[Collection items]
______________________________

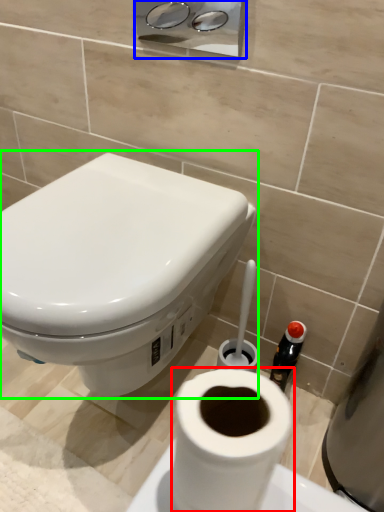
Question: Estimate the real-world distances between objects in this image. Which object is farther from toilet paper (highlighted by a red box), dispenser (highlighted by a blue box) or toilet (highlighted by a green box)?

Choices:
 (A) dispenser
 (B) toilet

Answer: (A)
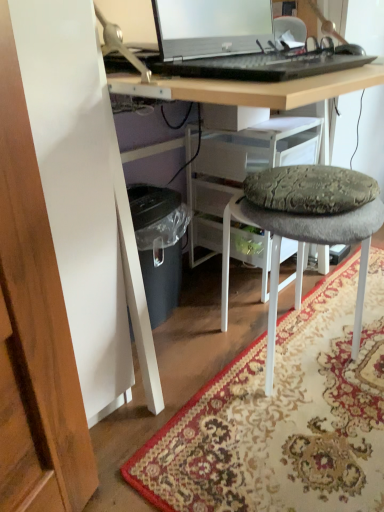
Question: Is textured gray cushioned stool at center next to patterned carpet at lower center?

Choices:
 (A) no
 (B) yes

Answer: (A)

Question: Could patterned carpet at lower center be considered to be inside textured gray cushioned stool at center?

Choices:
 (A) yes
 (B) no

Answer: (B)

Question: Is textured gray cushioned stool at center thinner than patterned carpet at lower center?

Choices:
 (A) no
 (B) yes

Answer: (B)

Question: From a real-world perspective, is textured gray cushioned stool at center physically below patterned carpet at lower center?

Choices:
 (A) no
 (B) yes

Answer: (A)

Question: Is textured gray cushioned stool at center facing away from patterned carpet at lower center?

Choices:
 (A) no
 (B) yes

Answer: (A)

Question: Considering the relative sizes of textured gray cushioned stool at center and patterned carpet at lower center in the image provided, is textured gray cushioned stool at center shorter than patterned carpet at lower center?

Choices:
 (A) no
 (B) yes

Answer: (A)

Question: Are sleek silver laptop at upper center and patterned carpet at lower center beside each other?

Choices:
 (A) yes
 (B) no

Answer: (B)

Question: From a real-world perspective, does sleek silver laptop at upper center sit lower than patterned carpet at lower center?

Choices:
 (A) yes
 (B) no

Answer: (B)

Question: Does sleek silver laptop at upper center have a larger size compared to patterned carpet at lower center?

Choices:
 (A) no
 (B) yes

Answer: (A)

Question: Does sleek silver laptop at upper center lie in front of patterned carpet at lower center?

Choices:
 (A) yes
 (B) no

Answer: (A)

Question: Can you confirm if sleek silver laptop at upper center is shorter than patterned carpet at lower center?

Choices:
 (A) no
 (B) yes

Answer: (A)

Question: Would you consider sleek silver laptop at upper center to be distant from patterned carpet at lower center?

Choices:
 (A) no
 (B) yes

Answer: (A)

Question: Is patterned carpet at lower center smaller than sleek silver laptop at upper center?

Choices:
 (A) no
 (B) yes

Answer: (A)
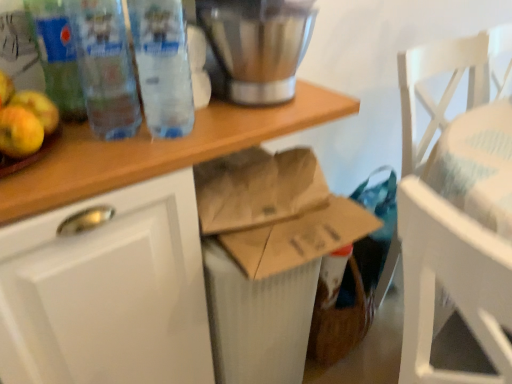
At what (x,y) coordinates should I click in order to perform the action: click on vacant point to the left of transparent plastic bottles at upper left, arranged as the 1th bottle when viewed from the right. Please return your answer as a coordinate pair (x, y). The height and width of the screenshot is (384, 512). Looking at the image, I should click on (111, 139).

______________________________

§ **EXERCISE**
Copy, word for word, the lines from the one containing "Question: Is patterned" through the end of the items, leaving out the picture.

§ **SOLUTION FOR THIS PROBLEM**
Question: Is patterned carpet at lower center smaller than sleek silver laptop at upper center?

Choices:
 (A) no
 (B) yes

Answer: (A)
At what (x,y) coordinates should I click in order to perform the action: click on vacant point to the left of transparent plastic bottles at upper left, arranged as the 1th bottle when viewed from the right. Please return your answer as a coordinate pair (x, y). The height and width of the screenshot is (384, 512). Looking at the image, I should click on (111, 139).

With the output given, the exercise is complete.